Task brief: From the entries below, return only the lines starting at the one that contains "R7: 22k (COM, VBUS) -> none" and ending at the one that contains "U2 pin OUT: COM -> VA", exactly as they stand.

Input:
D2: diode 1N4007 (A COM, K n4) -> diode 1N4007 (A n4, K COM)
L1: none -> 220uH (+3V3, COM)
...
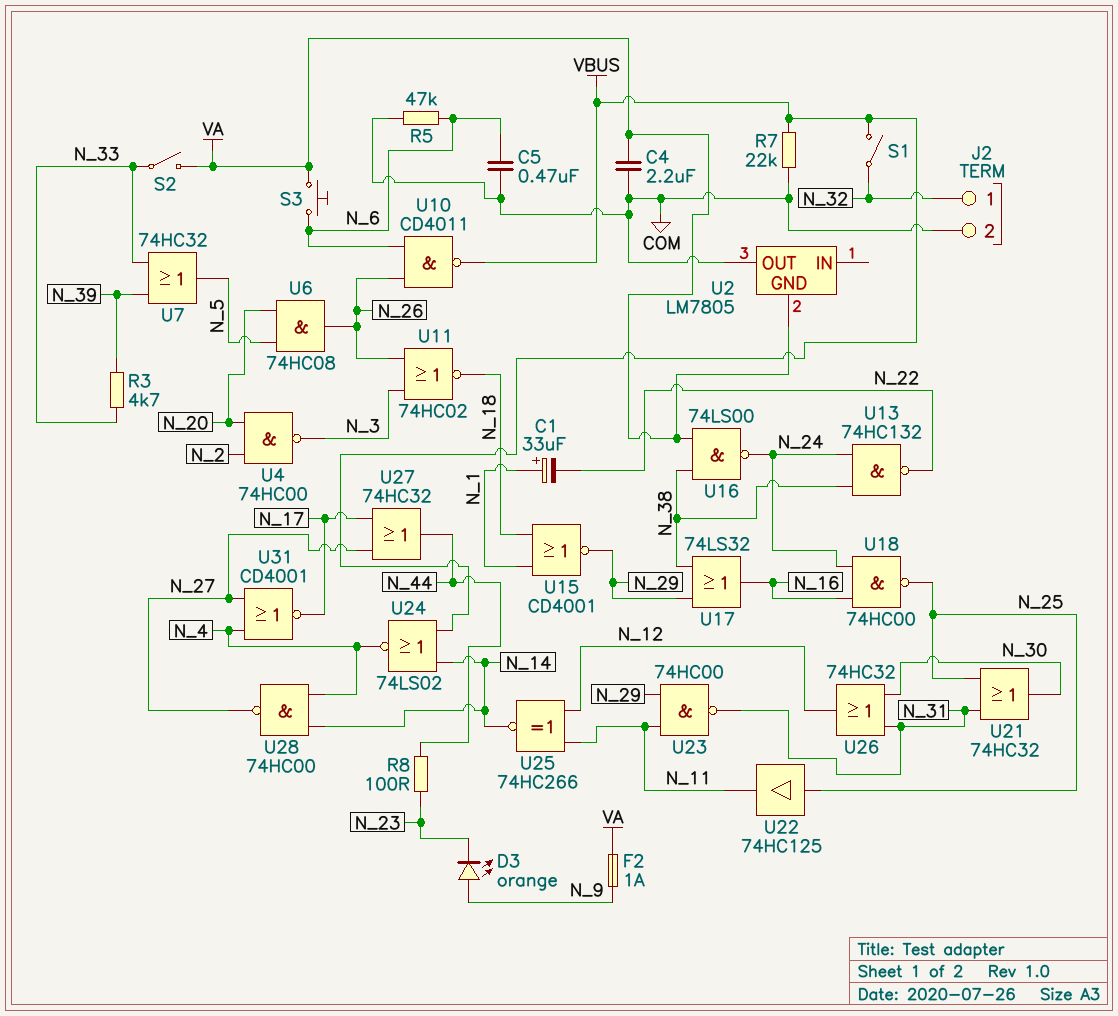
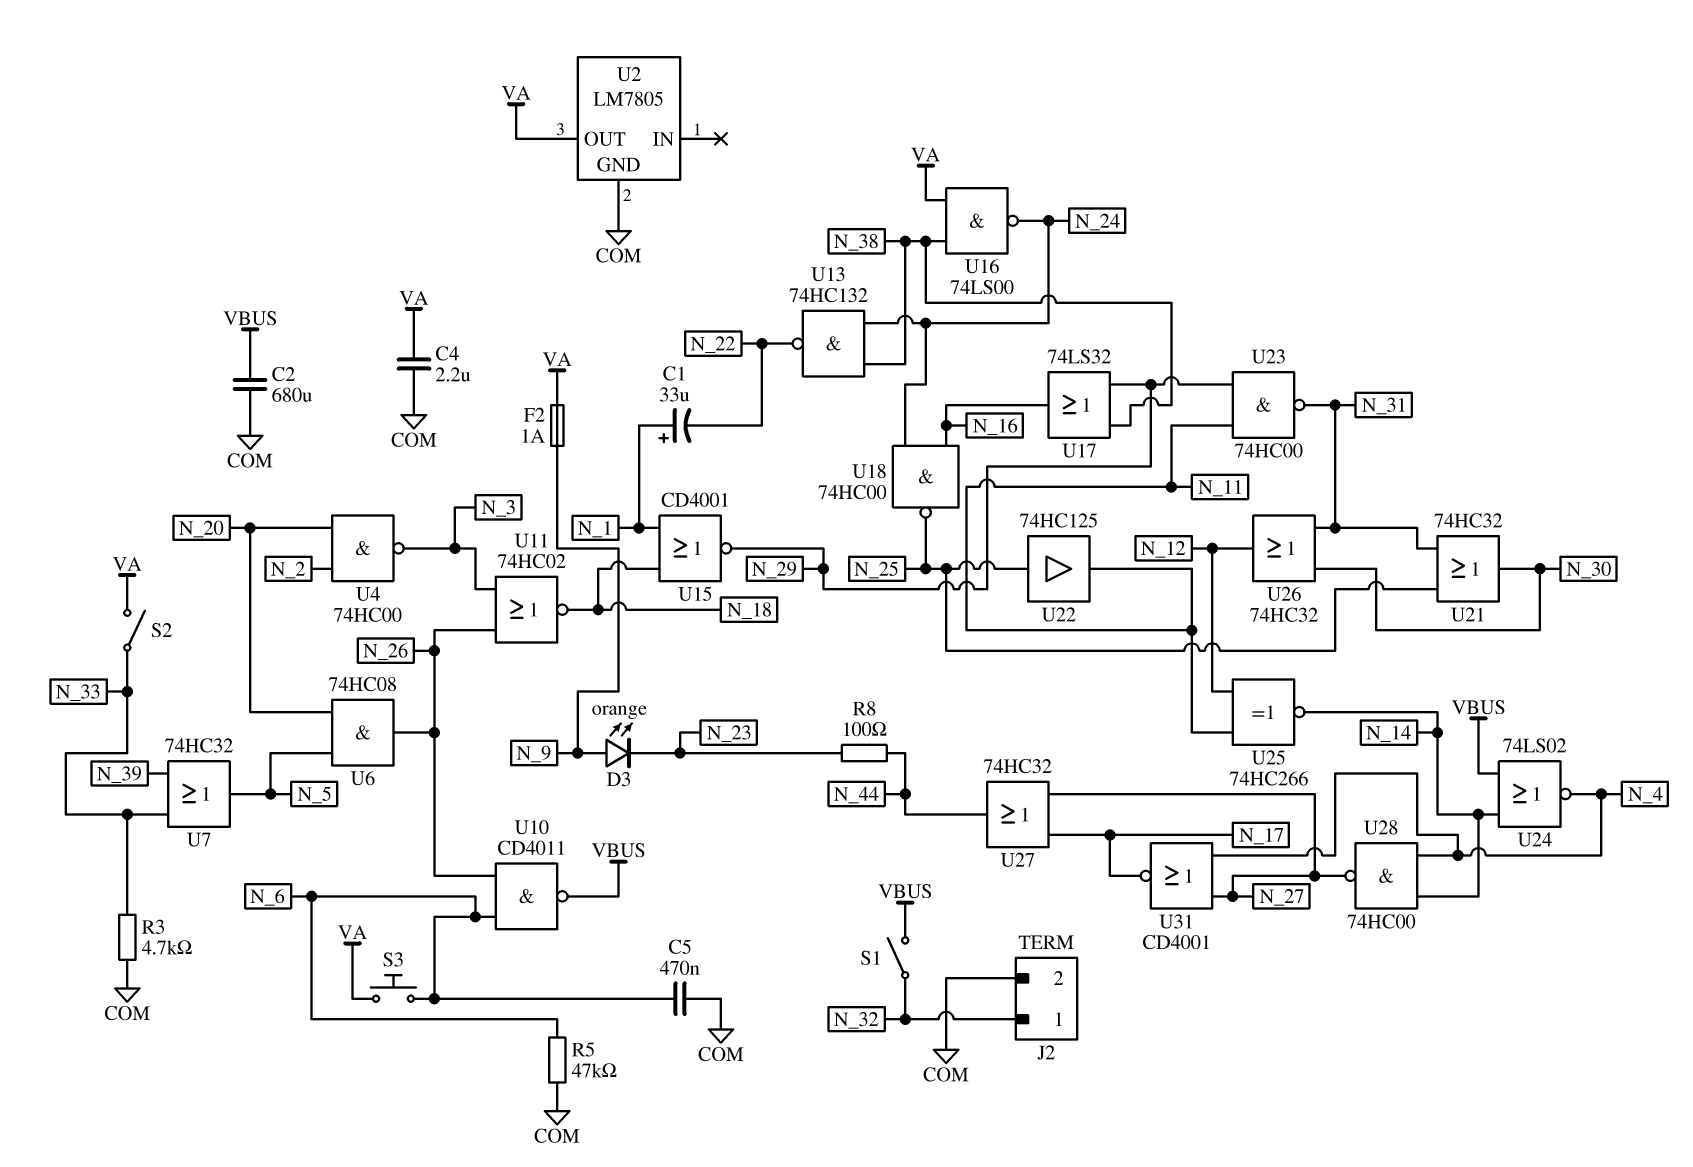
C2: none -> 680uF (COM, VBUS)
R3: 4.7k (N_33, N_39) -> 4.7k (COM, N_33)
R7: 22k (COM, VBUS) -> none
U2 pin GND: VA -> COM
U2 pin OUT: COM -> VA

Task response:
R7: 22k (COM, VBUS) -> none
U2 pin GND: VA -> COM
U2 pin OUT: COM -> VA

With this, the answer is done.